:: Task item ::
Copy the records below verbatim, from the first line through the line containing "new: Computermaus [rosa]", inclusive, and output nothing else.

Object change descriptions:
Segment Open

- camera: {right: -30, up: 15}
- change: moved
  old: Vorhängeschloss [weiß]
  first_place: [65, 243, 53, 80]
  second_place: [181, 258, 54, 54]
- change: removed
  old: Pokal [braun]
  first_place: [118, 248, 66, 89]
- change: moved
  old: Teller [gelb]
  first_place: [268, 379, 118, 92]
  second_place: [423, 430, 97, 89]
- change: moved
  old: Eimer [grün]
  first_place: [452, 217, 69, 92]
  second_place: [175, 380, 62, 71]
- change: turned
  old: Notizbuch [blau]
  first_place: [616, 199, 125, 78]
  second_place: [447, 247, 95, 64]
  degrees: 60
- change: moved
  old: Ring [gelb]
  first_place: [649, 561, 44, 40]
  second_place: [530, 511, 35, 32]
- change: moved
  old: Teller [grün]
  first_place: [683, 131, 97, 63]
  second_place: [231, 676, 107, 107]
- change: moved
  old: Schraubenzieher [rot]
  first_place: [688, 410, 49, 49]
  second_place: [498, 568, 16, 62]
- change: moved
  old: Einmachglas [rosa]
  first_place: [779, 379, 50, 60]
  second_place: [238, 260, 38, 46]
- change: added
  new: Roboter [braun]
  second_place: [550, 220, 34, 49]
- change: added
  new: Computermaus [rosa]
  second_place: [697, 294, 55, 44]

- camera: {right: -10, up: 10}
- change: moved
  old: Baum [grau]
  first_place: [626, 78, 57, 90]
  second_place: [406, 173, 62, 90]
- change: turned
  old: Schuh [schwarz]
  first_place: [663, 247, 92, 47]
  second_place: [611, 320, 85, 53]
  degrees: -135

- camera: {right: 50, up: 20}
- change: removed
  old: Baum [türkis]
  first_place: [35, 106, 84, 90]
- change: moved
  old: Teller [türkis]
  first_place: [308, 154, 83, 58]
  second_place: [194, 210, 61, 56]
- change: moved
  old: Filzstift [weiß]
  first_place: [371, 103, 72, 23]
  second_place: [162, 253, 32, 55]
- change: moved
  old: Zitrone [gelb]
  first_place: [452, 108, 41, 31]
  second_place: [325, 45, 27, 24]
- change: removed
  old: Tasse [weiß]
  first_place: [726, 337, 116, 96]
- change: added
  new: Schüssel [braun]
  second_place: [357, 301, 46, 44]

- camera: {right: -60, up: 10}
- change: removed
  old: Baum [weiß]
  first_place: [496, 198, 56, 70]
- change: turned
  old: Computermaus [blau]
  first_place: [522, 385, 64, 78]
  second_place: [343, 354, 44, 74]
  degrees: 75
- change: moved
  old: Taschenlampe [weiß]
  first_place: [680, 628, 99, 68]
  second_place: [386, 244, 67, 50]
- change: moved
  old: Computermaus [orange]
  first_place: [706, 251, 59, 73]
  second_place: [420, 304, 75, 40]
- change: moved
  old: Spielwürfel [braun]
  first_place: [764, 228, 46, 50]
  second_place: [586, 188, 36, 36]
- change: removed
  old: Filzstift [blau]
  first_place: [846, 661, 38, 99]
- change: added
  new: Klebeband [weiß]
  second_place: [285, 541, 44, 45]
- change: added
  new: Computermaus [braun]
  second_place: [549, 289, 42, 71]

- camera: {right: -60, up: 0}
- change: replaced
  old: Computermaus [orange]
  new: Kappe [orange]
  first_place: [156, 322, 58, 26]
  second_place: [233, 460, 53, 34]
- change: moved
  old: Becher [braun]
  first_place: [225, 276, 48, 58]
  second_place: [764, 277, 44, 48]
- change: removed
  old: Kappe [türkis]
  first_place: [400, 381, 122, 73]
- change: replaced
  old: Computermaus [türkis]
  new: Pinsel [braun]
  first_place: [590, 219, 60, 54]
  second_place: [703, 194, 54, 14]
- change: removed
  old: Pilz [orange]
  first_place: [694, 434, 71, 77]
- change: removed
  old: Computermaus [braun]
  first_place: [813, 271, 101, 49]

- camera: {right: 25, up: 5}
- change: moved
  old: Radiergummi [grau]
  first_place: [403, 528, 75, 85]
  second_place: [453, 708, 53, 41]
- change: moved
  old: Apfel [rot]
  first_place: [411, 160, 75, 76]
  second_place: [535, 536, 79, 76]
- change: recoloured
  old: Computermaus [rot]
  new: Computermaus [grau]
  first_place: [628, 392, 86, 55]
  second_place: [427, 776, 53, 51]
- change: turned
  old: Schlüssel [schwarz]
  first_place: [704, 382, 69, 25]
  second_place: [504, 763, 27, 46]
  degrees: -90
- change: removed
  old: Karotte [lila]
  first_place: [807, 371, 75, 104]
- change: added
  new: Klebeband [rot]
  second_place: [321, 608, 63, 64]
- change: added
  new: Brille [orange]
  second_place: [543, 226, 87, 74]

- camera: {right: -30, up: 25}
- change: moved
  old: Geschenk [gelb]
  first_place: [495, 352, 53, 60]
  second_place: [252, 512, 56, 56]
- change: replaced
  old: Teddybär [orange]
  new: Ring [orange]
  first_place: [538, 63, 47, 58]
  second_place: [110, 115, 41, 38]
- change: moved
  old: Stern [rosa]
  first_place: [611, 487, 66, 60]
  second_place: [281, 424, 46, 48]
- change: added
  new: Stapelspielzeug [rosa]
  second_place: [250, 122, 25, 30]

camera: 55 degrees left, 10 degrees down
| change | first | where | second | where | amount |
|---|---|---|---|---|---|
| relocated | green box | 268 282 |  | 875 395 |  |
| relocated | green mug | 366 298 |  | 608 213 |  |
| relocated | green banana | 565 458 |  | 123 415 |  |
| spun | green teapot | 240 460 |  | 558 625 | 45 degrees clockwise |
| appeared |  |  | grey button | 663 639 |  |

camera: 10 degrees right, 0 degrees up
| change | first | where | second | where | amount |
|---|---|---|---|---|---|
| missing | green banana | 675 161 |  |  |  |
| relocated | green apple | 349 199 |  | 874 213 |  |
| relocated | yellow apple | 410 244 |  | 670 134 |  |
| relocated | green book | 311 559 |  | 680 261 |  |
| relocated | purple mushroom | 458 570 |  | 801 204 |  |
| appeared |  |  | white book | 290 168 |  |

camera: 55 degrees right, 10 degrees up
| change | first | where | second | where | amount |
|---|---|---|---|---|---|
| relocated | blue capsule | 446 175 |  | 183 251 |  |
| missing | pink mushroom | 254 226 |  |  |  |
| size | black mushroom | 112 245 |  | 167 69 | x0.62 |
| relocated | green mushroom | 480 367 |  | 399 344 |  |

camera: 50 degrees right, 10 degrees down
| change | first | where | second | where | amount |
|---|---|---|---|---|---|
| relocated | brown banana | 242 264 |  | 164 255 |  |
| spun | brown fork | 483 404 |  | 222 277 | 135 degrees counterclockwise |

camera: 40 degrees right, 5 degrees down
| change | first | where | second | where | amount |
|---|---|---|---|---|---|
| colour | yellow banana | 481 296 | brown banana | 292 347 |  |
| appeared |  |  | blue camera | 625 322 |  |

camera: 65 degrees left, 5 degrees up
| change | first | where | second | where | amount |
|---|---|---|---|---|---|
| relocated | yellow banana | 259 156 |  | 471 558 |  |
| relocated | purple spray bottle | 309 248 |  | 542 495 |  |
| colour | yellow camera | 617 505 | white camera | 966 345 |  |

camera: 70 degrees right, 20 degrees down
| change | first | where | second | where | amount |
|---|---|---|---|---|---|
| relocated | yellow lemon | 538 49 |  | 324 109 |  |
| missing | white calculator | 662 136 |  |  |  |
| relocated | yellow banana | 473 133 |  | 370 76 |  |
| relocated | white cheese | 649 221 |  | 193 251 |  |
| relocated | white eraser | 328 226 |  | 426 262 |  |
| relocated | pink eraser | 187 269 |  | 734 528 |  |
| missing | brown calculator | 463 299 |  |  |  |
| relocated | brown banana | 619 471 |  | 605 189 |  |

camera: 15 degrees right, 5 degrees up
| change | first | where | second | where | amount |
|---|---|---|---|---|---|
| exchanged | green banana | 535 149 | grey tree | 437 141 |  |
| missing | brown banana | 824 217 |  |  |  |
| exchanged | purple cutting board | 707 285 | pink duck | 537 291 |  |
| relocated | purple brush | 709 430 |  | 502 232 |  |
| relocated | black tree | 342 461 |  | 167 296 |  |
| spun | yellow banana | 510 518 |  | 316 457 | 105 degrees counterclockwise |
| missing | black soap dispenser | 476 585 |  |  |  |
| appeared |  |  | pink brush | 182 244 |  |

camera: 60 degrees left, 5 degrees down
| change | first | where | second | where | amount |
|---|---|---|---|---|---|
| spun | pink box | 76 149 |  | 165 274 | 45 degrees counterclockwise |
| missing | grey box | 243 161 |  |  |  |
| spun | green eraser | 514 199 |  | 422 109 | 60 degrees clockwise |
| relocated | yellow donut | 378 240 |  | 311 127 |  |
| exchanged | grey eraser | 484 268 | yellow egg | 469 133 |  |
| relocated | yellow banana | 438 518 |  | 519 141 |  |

Segment Closed

:: Result of this exercise ::
- camera: {right: -30, up: 15}
- change: moved
  old: Vorhängeschloss [weiß]
  first_place: [65, 243, 53, 80]
  second_place: [181, 258, 54, 54]
- change: removed
  old: Pokal [braun]
  first_place: [118, 248, 66, 89]
- change: moved
  old: Teller [gelb]
  first_place: [268, 379, 118, 92]
  second_place: [423, 430, 97, 89]
- change: moved
  old: Eimer [grün]
  first_place: [452, 217, 69, 92]
  second_place: [175, 380, 62, 71]
- change: turned
  old: Notizbuch [blau]
  first_place: [616, 199, 125, 78]
  second_place: [447, 247, 95, 64]
  degrees: 60
- change: moved
  old: Ring [gelb]
  first_place: [649, 561, 44, 40]
  second_place: [530, 511, 35, 32]
- change: moved
  old: Teller [grün]
  first_place: [683, 131, 97, 63]
  second_place: [231, 676, 107, 107]
- change: moved
  old: Schraubenzieher [rot]
  first_place: [688, 410, 49, 49]
  second_place: [498, 568, 16, 62]
- change: moved
  old: Einmachglas [rosa]
  first_place: [779, 379, 50, 60]
  second_place: [238, 260, 38, 46]
- change: added
  new: Roboter [braun]
  second_place: [550, 220, 34, 49]
- change: added
  new: Computermaus [rosa]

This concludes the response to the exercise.